▶ Saved data entries:
========================================================================

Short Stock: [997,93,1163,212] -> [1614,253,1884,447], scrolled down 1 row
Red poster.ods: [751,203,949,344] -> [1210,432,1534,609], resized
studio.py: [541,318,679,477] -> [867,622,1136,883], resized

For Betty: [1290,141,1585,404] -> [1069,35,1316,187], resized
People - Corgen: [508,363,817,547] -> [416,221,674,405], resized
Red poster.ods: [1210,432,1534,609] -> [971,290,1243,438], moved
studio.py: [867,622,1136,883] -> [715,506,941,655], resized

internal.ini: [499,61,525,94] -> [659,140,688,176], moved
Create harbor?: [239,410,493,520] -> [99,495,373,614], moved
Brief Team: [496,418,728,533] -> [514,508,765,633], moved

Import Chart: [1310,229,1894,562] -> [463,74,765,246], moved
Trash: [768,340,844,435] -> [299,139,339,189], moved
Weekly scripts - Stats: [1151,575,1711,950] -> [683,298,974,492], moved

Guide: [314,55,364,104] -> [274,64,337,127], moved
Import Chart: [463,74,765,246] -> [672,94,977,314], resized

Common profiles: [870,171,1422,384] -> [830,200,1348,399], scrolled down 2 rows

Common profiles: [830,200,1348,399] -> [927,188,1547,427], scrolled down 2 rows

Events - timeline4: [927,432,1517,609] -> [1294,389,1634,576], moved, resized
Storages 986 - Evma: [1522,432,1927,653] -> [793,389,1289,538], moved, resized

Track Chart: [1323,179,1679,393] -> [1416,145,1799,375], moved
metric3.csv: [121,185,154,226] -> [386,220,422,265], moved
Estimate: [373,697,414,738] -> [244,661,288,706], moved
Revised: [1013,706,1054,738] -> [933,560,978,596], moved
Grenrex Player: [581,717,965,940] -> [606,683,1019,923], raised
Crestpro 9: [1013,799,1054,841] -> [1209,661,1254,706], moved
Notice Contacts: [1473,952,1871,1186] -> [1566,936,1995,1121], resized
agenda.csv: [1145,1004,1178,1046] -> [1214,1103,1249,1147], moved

========================================================================

▶ PROBLEM DESCRIPTION: Every line above that includes the word "Import" must appear in the answer.

▶ REPLY TO THE TASK:
Import Chart: [1310,229,1894,562] -> [463,74,765,246], moved
Import Chart: [463,74,765,246] -> [672,94,977,314], resized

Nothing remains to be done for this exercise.